- _TASK_
The entries that follow include a run beginning at the line with "(162, 361) = (141, 464): green" and ending at the line with "(394, 209) = (427, 243): white"; restate that run word for word and leave the rest out.

- _SUPPLIED MATERIAL_

<<<<

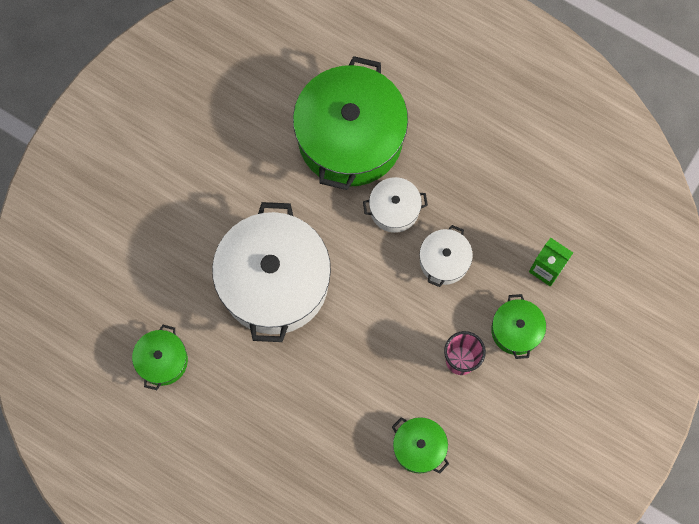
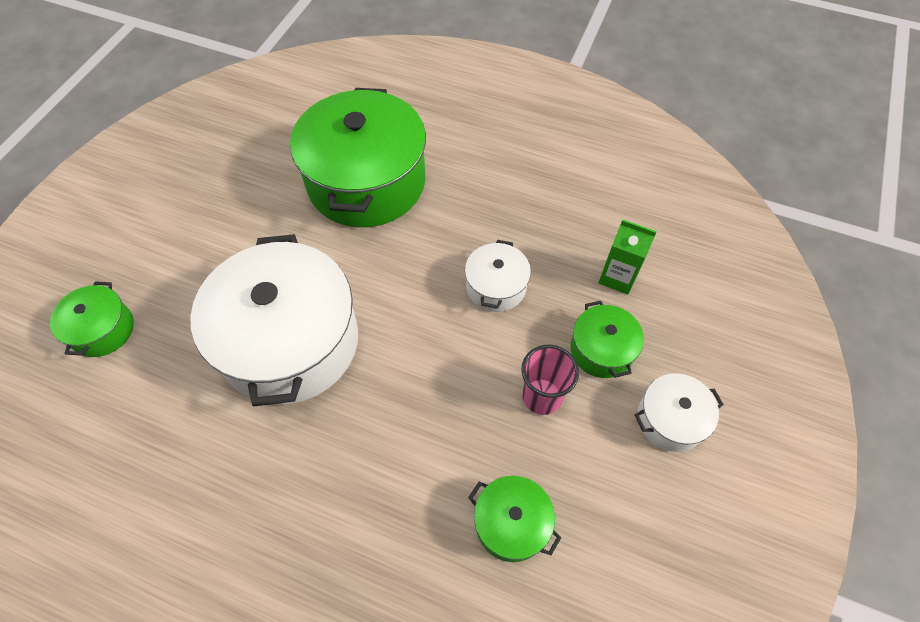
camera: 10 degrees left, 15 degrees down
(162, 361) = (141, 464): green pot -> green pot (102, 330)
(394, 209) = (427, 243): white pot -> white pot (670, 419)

>>>>
<<<<

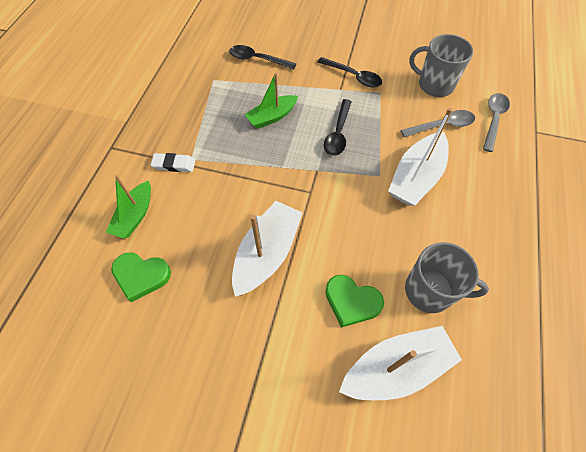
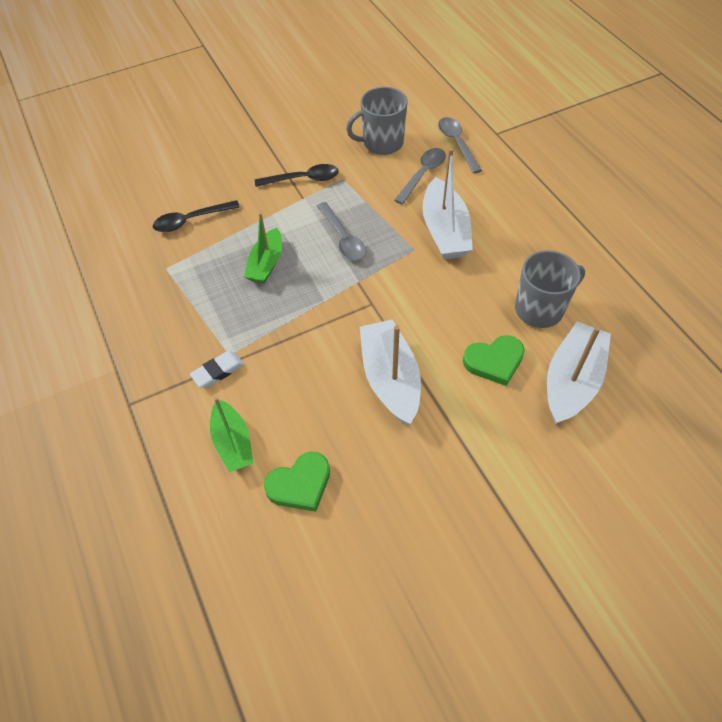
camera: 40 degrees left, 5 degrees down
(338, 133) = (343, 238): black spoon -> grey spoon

>>>>
<<<<

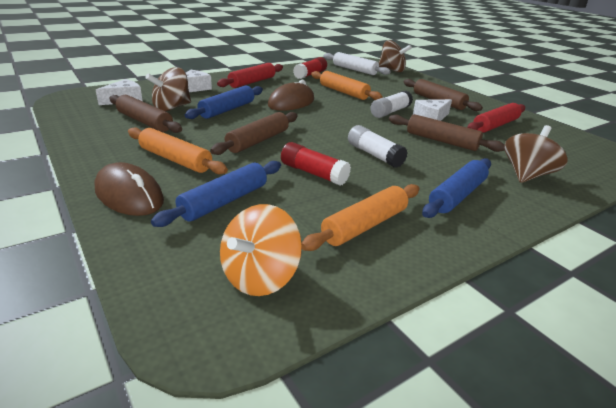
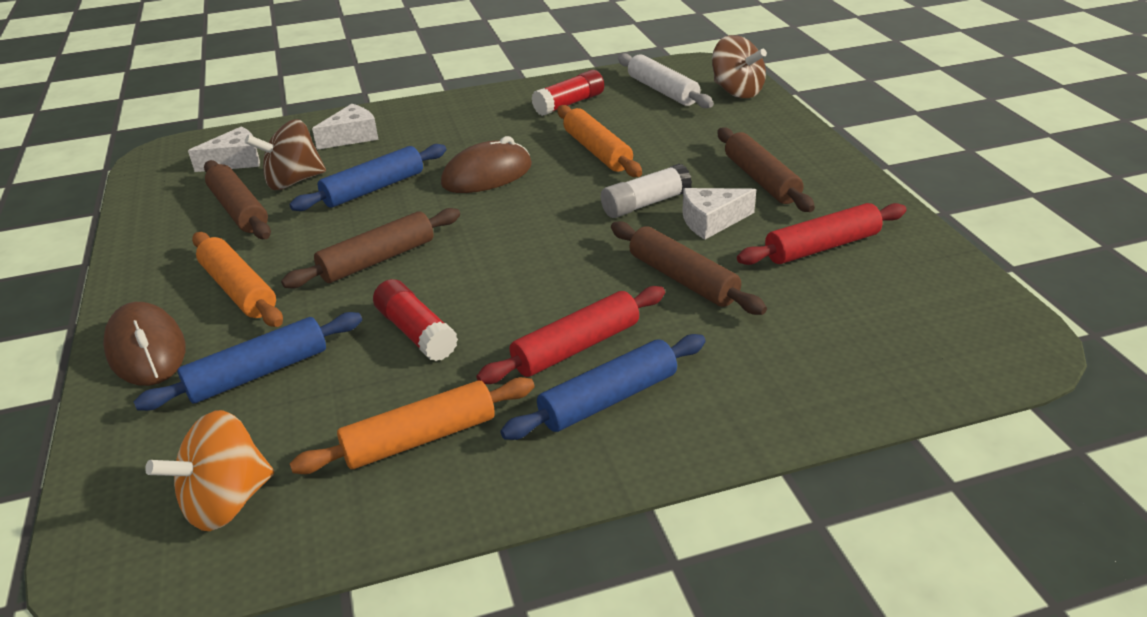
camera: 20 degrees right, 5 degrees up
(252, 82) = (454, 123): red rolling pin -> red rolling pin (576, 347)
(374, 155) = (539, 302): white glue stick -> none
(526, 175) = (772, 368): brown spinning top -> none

>>>>

- _YOUR SOLUTION_
(162, 361) = (141, 464): green pot -> green pot (102, 330)
(394, 209) = (427, 243): white pot -> white pot (670, 419)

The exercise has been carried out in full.